• _What you have to do_:
For this exercise, reproduce each entry below exactly, excluding pictures.

Coordinate-based object records:
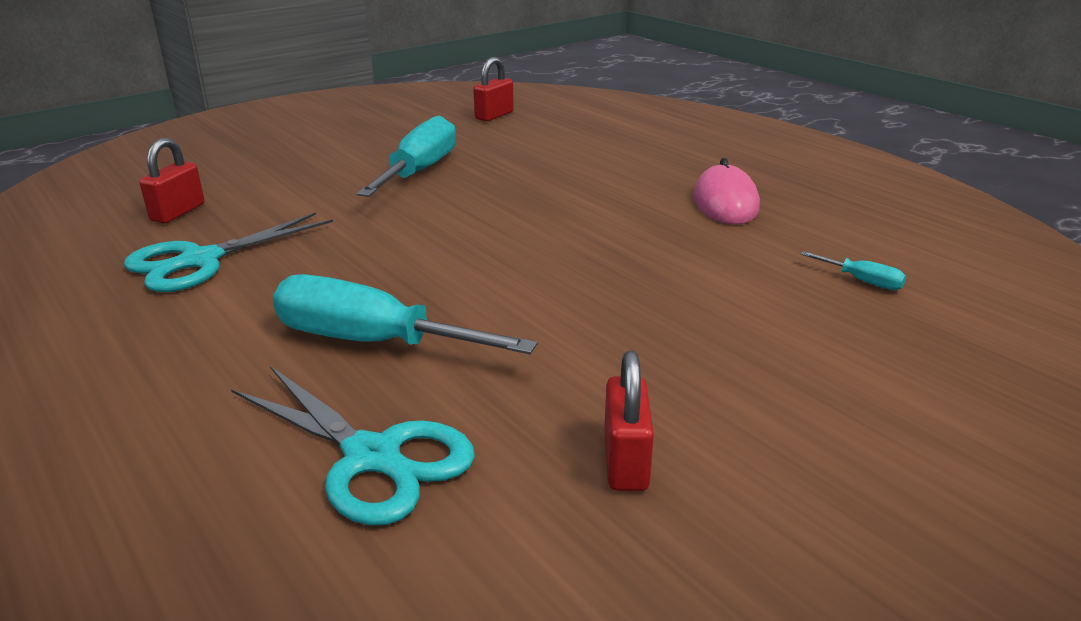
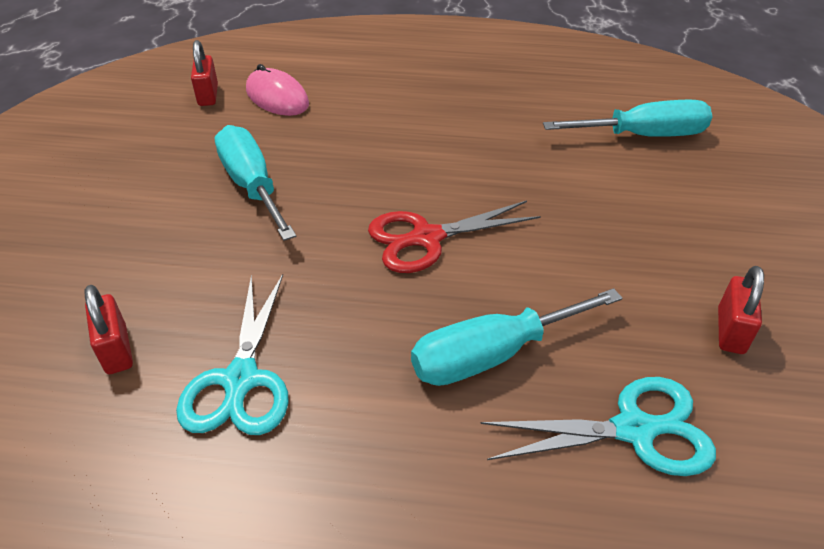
camera: 45 degrees left, 15 degrees up
(478, 252) = (427, 238): none -> red scissors
(625, 461) = (730, 331): red padlock -> red padlock turned 60 degrees clockwise
(725, 202) = (496, 109): pink mouse -> pink mouse (277, 97)
(862, 281) = (643, 136): turquoise screwdriver -> turquoise screwdriver, size x2.35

• _Result for this exercise_:
camera: 45 degrees left, 15 degrees up
(478, 252) = (427, 238): none -> red scissors
(625, 461) = (730, 331): red padlock -> red padlock turned 60 degrees clockwise
(725, 202) = (496, 109): pink mouse -> pink mouse (277, 97)
(862, 281) = (643, 136): turquoise screwdriver -> turquoise screwdriver, size x2.35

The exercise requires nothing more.